### Problem
Output the lines from the one containing "(148, 612) = (263, 776): orange" through the last line of the material below, exactly; please do not include pictures.

[[ Information given open ]]

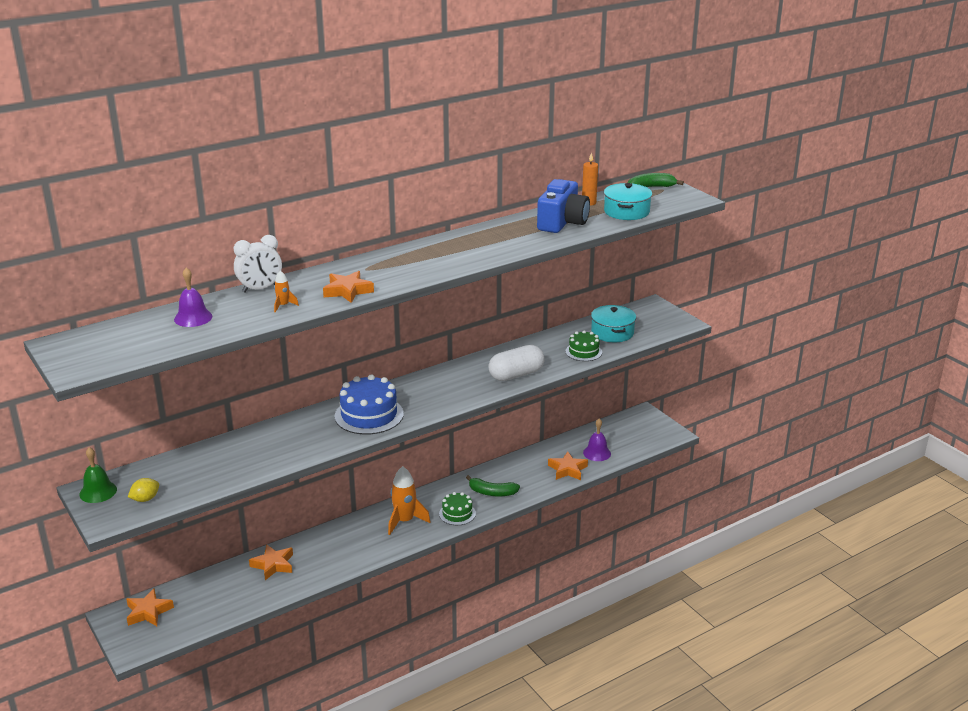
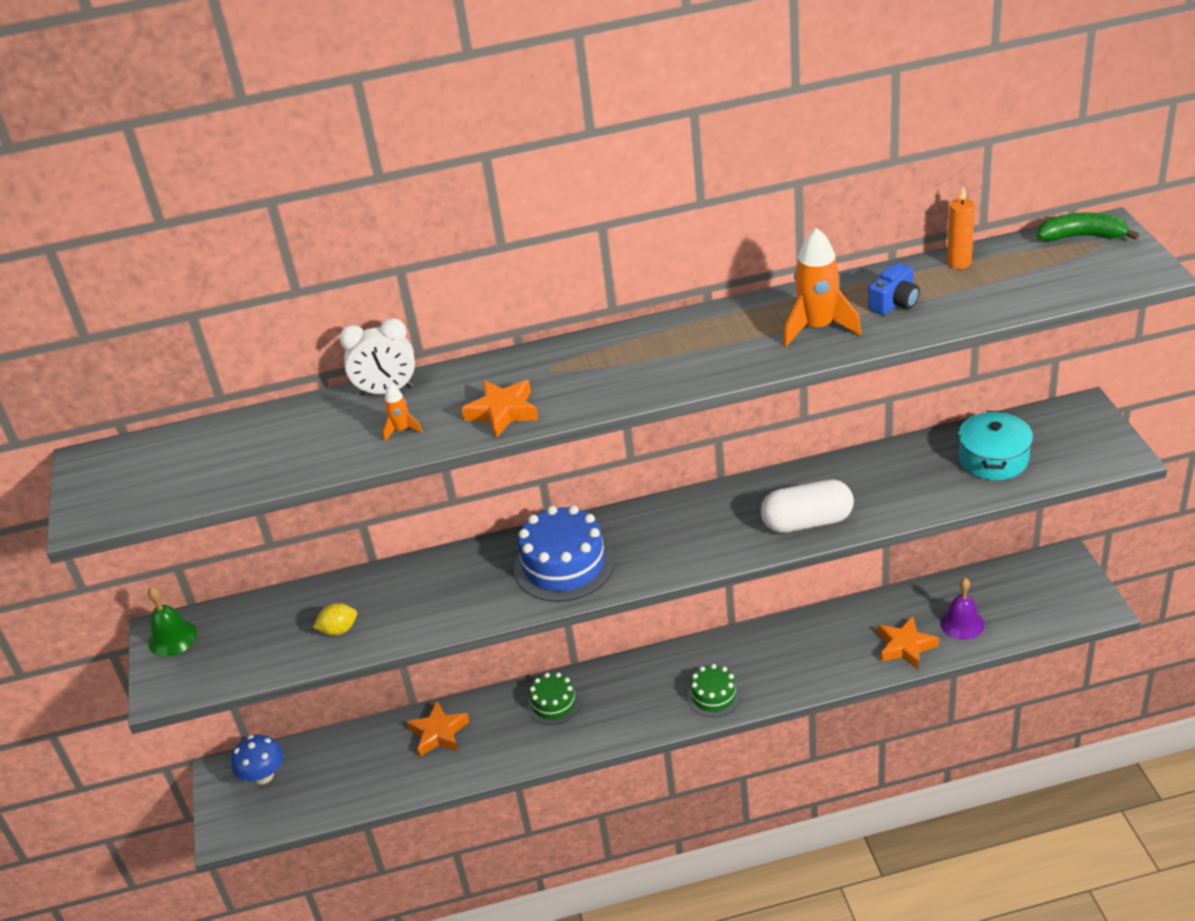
camera: 25 degrees right, 10 degrees up
(145, 499) = (222, 662): yellow lemon -> yellow lemon (339, 630)
(148, 612) = (263, 776): orange star -> blue mushroom
(193, 318) = (274, 437): purple bell -> none
(405, 521) = (636, 695): orange rocket -> orange rocket (818, 328)
(492, 492) = (777, 668): green banana -> none
(562, 222) = (894, 302): blue camera -> blue camera, size x0.54
(583, 352) = (931, 491): green cake -> green cake (553, 704)
(626, 211) = (1013, 289): turquoise pot -> none

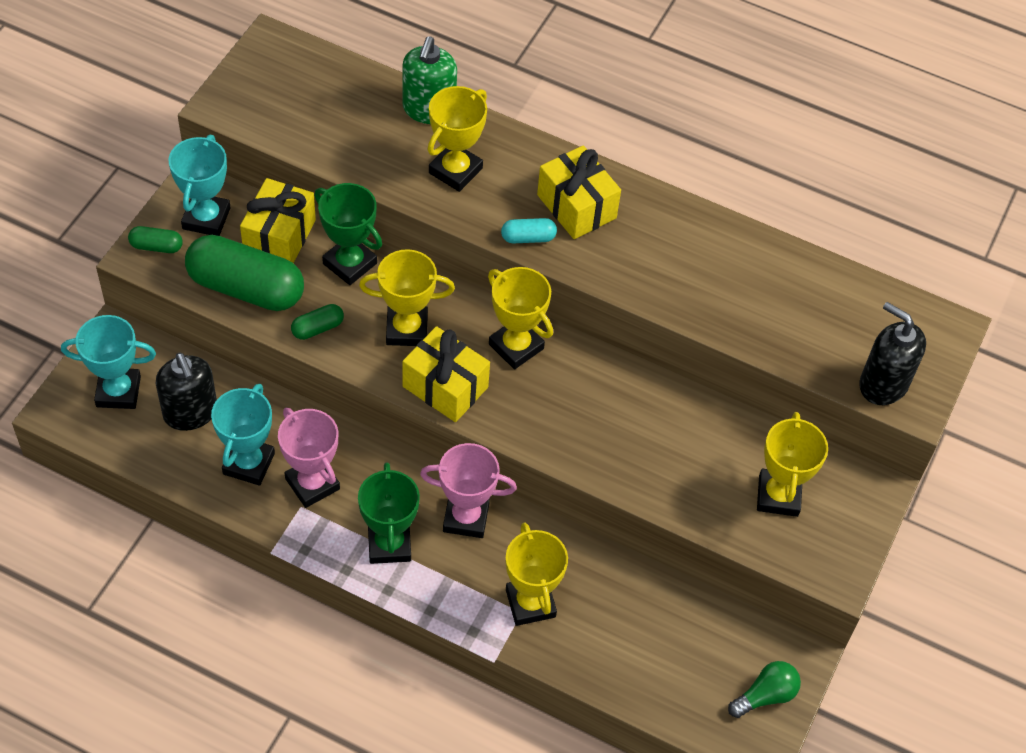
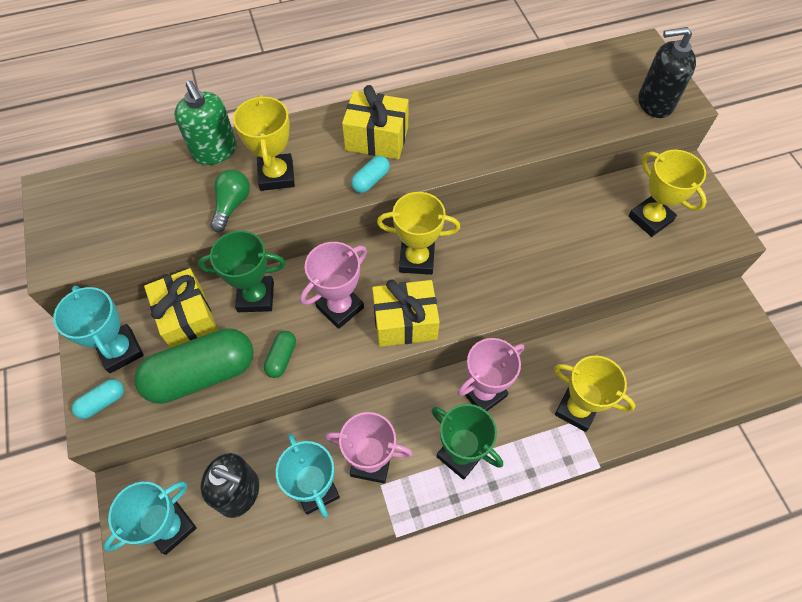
camera: 40 degrees left, 5 degrees up
(156, 246) = (102, 402): green capsule -> turquoise capsule
(406, 329) = (340, 307): yellow trophy -> pink trophy
(765, 695) = (743, 340): green light bulb -> green light bulb (232, 205)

[[ Information given closed ]]

### Reply to the exercise
(148, 612) = (263, 776): orange star -> blue mushroom
(193, 318) = (274, 437): purple bell -> none
(405, 521) = (636, 695): orange rocket -> orange rocket (818, 328)
(492, 492) = (777, 668): green banana -> none
(562, 222) = (894, 302): blue camera -> blue camera, size x0.54
(583, 352) = (931, 491): green cake -> green cake (553, 704)
(626, 211) = (1013, 289): turquoise pot -> none

camera: 40 degrees left, 5 degrees up
(156, 246) = (102, 402): green capsule -> turquoise capsule
(406, 329) = (340, 307): yellow trophy -> pink trophy
(765, 695) = (743, 340): green light bulb -> green light bulb (232, 205)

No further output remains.